Source records:
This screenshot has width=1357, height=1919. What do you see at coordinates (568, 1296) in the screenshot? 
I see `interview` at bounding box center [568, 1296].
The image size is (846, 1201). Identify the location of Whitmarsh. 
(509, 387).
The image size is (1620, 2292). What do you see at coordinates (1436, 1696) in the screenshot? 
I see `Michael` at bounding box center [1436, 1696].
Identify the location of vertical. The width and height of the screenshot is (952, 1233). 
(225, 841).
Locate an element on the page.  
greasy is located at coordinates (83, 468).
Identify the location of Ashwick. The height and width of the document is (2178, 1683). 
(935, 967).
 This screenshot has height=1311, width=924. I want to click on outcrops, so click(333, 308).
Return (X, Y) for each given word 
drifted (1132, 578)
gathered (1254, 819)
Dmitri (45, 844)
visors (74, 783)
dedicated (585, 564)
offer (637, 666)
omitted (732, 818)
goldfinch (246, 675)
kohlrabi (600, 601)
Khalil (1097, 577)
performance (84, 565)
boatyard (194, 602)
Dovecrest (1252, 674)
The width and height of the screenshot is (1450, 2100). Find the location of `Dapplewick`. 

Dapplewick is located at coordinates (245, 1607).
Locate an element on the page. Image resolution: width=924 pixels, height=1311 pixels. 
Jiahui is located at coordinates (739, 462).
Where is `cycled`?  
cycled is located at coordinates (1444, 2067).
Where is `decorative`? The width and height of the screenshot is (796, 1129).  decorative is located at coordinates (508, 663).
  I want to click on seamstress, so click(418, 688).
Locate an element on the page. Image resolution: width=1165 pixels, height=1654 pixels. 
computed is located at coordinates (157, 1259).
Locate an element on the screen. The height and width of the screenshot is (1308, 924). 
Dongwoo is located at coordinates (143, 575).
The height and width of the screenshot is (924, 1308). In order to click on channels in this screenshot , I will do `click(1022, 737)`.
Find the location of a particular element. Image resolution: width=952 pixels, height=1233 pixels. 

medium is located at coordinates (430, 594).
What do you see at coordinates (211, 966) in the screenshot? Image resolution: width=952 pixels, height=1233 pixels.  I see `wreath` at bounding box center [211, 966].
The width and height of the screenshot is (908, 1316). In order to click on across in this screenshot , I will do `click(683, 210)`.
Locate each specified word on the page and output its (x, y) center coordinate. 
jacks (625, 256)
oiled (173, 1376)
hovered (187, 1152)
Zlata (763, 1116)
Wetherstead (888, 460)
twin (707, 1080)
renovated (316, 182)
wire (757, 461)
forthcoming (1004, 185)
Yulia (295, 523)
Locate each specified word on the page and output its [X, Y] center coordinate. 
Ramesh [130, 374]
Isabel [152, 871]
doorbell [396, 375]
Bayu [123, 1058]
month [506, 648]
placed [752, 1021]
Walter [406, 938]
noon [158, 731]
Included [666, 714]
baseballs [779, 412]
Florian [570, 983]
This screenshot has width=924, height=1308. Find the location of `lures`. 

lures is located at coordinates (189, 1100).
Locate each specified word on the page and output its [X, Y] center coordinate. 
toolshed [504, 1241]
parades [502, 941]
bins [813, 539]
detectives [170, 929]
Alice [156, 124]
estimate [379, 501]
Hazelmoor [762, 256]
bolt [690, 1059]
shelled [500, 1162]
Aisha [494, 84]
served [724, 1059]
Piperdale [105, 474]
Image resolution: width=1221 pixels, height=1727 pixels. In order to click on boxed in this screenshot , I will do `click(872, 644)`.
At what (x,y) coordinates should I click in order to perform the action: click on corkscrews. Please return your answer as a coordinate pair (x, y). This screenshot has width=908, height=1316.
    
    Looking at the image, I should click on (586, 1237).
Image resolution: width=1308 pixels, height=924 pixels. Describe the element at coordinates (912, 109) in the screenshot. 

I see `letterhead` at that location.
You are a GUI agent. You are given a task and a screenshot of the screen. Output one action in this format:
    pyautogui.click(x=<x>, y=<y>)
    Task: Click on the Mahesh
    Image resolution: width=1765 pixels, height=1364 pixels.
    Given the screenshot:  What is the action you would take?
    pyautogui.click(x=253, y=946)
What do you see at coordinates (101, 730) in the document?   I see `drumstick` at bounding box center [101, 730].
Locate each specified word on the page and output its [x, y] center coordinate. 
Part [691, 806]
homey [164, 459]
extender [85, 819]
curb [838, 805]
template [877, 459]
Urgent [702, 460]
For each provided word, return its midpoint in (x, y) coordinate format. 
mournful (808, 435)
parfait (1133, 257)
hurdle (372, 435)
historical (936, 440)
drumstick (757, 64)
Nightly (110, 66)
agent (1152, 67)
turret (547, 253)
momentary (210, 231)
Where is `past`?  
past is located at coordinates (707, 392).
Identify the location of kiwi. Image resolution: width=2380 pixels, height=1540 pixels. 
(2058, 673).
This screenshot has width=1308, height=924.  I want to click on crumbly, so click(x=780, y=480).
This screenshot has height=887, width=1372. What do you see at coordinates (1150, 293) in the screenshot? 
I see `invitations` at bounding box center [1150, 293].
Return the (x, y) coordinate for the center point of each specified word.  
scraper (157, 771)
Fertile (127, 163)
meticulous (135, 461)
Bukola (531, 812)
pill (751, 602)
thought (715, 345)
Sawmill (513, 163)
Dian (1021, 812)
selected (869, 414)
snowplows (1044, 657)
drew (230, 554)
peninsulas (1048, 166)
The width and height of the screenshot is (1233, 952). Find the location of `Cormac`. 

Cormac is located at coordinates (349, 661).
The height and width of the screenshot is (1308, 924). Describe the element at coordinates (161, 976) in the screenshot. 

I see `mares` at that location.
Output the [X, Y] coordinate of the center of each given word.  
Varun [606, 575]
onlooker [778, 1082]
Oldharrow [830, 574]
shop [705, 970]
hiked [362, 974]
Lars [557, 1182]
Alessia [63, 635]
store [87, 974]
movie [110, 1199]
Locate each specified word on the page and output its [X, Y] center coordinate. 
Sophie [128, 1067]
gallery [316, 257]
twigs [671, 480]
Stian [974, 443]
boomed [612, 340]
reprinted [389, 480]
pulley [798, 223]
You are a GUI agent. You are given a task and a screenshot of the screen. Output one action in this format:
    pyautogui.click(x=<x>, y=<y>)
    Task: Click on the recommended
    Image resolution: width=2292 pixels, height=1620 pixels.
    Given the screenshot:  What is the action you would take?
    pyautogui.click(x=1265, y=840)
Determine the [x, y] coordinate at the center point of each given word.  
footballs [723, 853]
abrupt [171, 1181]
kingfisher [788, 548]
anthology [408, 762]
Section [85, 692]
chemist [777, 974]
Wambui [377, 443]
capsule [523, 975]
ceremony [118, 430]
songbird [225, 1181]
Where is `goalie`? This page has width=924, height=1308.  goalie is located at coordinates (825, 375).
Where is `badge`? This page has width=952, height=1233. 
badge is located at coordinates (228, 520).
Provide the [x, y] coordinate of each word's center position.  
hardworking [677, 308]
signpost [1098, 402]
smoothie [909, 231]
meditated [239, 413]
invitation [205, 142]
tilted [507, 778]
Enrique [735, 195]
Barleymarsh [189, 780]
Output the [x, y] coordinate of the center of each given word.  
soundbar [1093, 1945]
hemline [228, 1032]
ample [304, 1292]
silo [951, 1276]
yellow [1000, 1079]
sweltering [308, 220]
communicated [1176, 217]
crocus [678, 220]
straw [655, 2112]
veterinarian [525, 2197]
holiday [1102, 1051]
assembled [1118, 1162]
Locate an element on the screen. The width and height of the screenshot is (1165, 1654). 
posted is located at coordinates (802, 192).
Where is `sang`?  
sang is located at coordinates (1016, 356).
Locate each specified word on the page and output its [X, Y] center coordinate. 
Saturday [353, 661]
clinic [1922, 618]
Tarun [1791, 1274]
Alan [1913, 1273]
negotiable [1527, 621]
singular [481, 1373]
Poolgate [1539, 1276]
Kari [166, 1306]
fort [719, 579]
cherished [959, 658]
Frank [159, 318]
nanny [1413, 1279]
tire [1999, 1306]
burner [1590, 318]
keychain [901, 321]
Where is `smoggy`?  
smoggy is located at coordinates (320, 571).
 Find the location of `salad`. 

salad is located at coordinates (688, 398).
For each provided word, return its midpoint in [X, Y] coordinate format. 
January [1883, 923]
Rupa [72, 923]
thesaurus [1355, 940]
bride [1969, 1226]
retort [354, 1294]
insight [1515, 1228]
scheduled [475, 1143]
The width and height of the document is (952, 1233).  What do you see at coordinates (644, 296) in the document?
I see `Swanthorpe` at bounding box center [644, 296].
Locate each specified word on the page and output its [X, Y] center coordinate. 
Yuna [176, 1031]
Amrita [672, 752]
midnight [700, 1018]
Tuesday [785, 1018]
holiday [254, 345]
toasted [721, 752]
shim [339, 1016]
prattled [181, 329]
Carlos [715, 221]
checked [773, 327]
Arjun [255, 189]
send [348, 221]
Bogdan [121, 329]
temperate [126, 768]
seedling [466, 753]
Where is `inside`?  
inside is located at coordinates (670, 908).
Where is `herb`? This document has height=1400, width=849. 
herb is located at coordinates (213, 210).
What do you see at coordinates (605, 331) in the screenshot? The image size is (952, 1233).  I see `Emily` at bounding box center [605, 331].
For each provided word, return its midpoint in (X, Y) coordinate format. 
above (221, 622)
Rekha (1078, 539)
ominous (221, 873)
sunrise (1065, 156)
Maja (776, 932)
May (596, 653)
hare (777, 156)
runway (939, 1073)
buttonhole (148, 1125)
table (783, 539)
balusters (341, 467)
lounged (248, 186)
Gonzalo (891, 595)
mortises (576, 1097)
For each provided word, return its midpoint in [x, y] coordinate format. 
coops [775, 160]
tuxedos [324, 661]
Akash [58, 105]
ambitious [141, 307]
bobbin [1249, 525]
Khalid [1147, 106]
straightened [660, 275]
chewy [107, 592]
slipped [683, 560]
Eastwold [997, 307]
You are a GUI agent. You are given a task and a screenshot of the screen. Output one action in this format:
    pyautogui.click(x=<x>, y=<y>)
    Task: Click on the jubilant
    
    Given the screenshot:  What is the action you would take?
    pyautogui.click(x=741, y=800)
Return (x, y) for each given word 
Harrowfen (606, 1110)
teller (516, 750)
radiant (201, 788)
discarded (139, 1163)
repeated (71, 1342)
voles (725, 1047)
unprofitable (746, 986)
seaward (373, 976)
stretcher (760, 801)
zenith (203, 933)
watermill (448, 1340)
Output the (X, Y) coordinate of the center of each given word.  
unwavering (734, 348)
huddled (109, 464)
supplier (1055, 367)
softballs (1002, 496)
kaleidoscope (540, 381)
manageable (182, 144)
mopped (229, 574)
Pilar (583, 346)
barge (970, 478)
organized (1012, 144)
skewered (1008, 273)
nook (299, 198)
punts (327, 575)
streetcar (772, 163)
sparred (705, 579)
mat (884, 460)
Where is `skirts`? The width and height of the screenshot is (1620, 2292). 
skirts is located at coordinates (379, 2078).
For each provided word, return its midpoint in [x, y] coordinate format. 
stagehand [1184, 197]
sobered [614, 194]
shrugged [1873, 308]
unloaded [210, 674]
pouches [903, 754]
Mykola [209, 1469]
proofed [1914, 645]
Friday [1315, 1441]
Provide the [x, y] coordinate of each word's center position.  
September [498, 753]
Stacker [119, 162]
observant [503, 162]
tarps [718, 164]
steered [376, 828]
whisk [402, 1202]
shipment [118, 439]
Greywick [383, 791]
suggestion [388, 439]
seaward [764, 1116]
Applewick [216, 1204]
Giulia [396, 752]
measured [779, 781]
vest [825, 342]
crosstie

DESCRIPTION OF THE TASK: Copy verbatim the lines from the one containing "unprofitable (746, 986)" through the end of the lines, both ends included.

SOLUTION TO THIS EXERCISE:
unprofitable (746, 986)
seaward (373, 976)
stretcher (760, 801)
zenith (203, 933)
watermill (448, 1340)
Output the (X, Y) coordinate of the center of each given word.  
unwavering (734, 348)
huddled (109, 464)
supplier (1055, 367)
softballs (1002, 496)
kaleidoscope (540, 381)
manageable (182, 144)
mopped (229, 574)
Pilar (583, 346)
barge (970, 478)
organized (1012, 144)
skewered (1008, 273)
nook (299, 198)
punts (327, 575)
streetcar (772, 163)
sparred (705, 579)
mat (884, 460)
Where is `skirts`? The width and height of the screenshot is (1620, 2292). 
skirts is located at coordinates (379, 2078).
For each provided word, return its midpoint in [x, y] coordinate format. 
stagehand [1184, 197]
sobered [614, 194]
shrugged [1873, 308]
unloaded [210, 674]
pouches [903, 754]
Mykola [209, 1469]
proofed [1914, 645]
Friday [1315, 1441]
Provide the [x, y] coordinate of each word's center position.  
September [498, 753]
Stacker [119, 162]
observant [503, 162]
tarps [718, 164]
steered [376, 828]
whisk [402, 1202]
shipment [118, 439]
Greywick [383, 791]
suggestion [388, 439]
seaward [764, 1116]
Applewick [216, 1204]
Giulia [396, 752]
measured [779, 781]
vest [825, 342]
crosstie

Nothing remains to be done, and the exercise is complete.